EXERCISE BRIEF:
Write the records out again exactly, leaving no images in.

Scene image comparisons
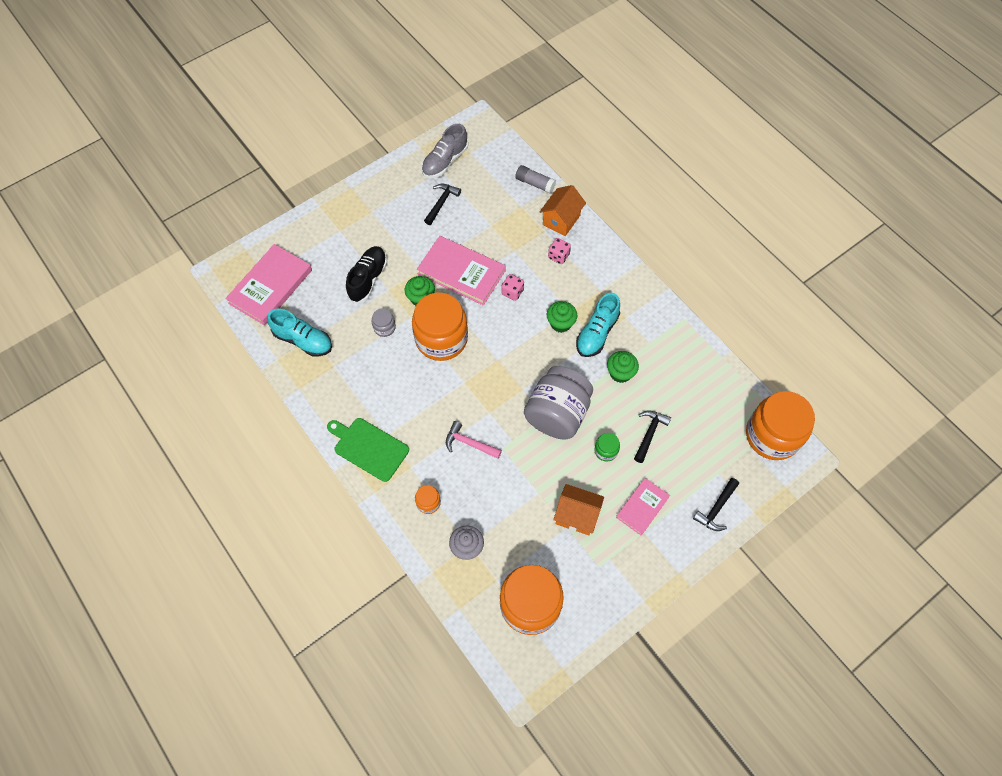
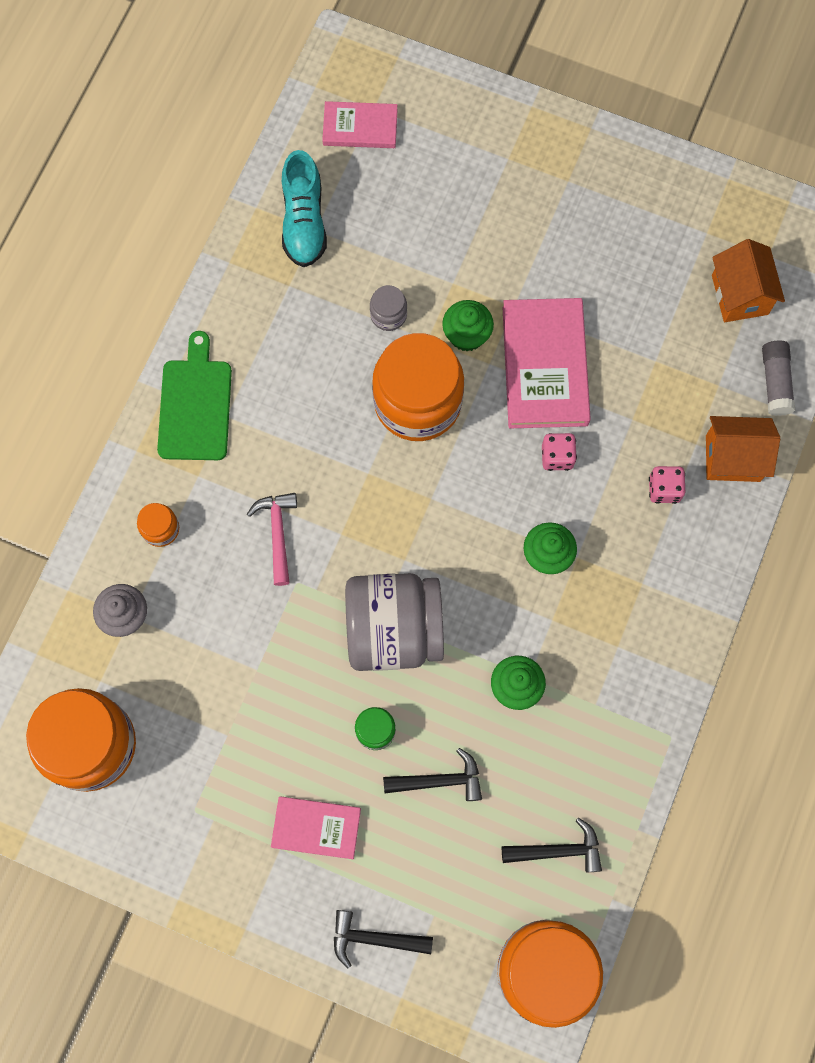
camera: 60 degrees right, 10 degrees up
(270, 286) = (360, 127): pink book -> pink book, size x0.58
(368, 279) = (452, 245): black shoe -> none
(441, 203) = (648, 268): black hammer -> black hammer (558, 850)
(445, 161) = (726, 229): grey shoe -> none
(576, 515) = (252, 740): orange house -> orange house (739, 295)
(597, 333) = (563, 617): turquoise shoe -> none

OUTPUT OF THE EXERCISE:
camera: 60 degrees right, 10 degrees up
(270, 286) = (360, 127): pink book -> pink book, size x0.58
(368, 279) = (452, 245): black shoe -> none
(441, 203) = (648, 268): black hammer -> black hammer (558, 850)
(445, 161) = (726, 229): grey shoe -> none
(576, 515) = (252, 740): orange house -> orange house (739, 295)
(597, 333) = (563, 617): turquoise shoe -> none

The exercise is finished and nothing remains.